SUPPLIED DATA -

• • • •

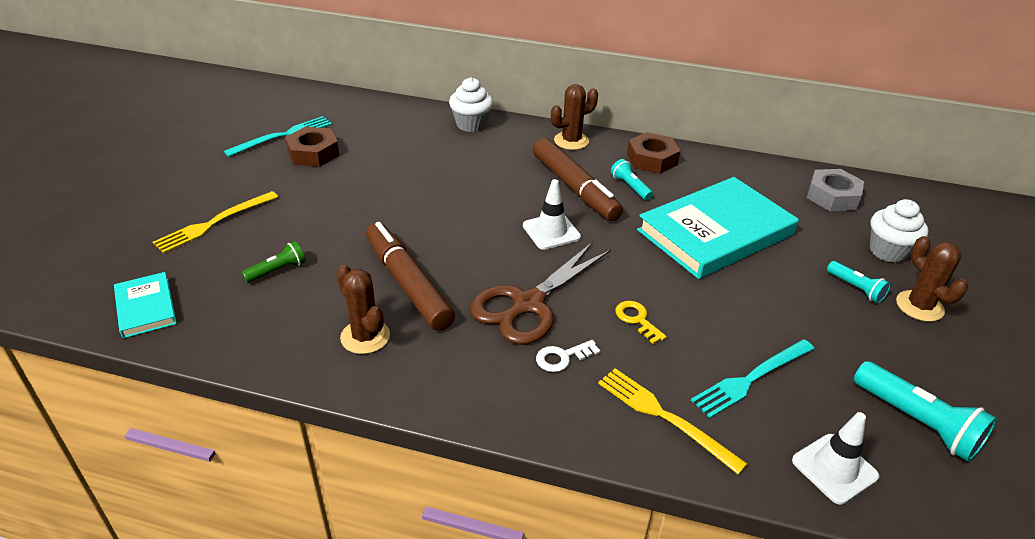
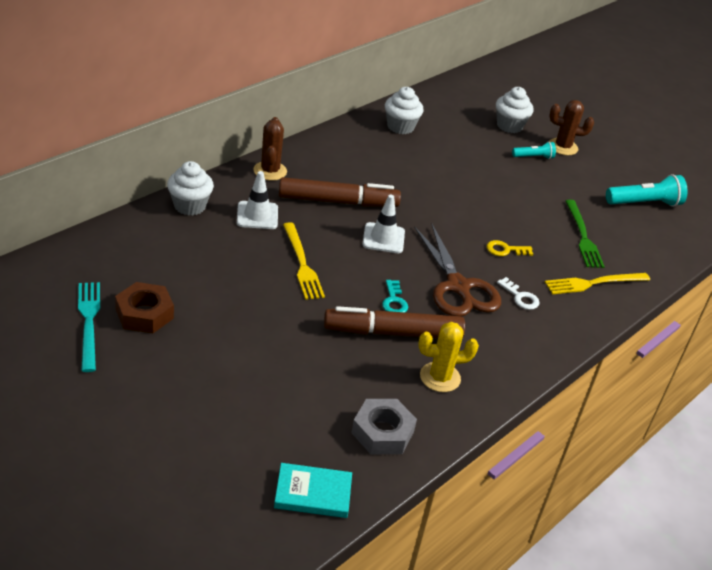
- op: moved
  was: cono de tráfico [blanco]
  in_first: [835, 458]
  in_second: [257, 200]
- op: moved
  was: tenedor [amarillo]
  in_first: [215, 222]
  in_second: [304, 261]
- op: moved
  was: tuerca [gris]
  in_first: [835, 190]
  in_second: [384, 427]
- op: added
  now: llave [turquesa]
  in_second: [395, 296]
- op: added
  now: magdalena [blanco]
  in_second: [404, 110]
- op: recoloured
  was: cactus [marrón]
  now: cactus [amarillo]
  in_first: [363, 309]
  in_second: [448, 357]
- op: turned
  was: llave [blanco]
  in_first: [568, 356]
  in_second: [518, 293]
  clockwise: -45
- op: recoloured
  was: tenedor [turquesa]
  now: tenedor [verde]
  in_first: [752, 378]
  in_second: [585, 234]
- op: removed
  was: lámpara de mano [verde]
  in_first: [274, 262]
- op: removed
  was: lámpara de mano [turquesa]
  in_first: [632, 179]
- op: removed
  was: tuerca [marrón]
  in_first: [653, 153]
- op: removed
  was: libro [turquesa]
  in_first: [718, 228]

• • • •

WORK INSTRUCTION - Find the line with "in_first: [653, 153]" in the listing above, then write out that line and each remaining line exactly, with no other text.

FINAL ANSWER -
  in_first: [653, 153]
- op: removed
  was: libro [turquesa]
  in_first: [718, 228]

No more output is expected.